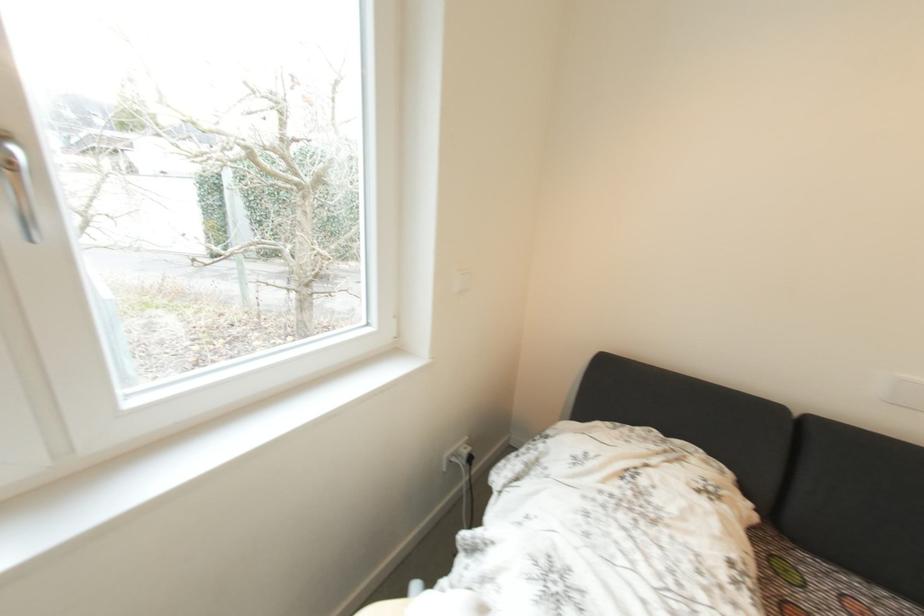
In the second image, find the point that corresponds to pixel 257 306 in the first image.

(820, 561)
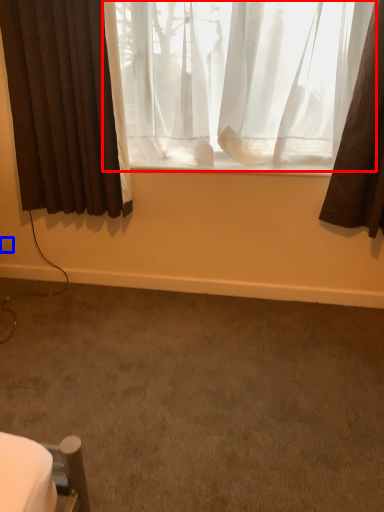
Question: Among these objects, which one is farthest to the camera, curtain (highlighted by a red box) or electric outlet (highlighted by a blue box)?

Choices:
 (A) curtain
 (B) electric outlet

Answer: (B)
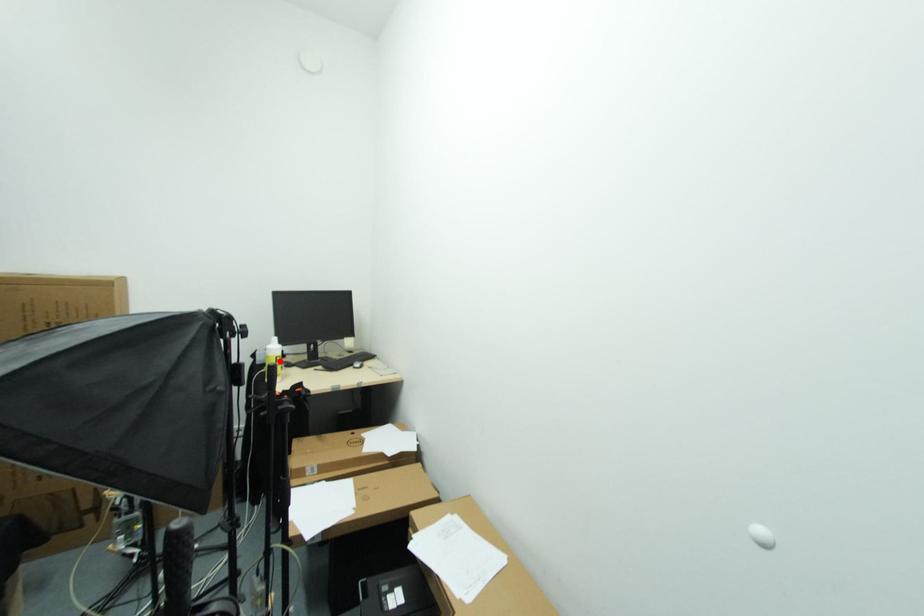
* * * * * * * * *
Problem requirements
Locate every line in the items above that contains the word "curtain" and copy each of those lines.

Solution to this exercise
Question: Among these objects, which one is farthest to the camera, curtain (highlighted by a red box) or electric outlet (highlighted by a blue box)?
 (A) curtain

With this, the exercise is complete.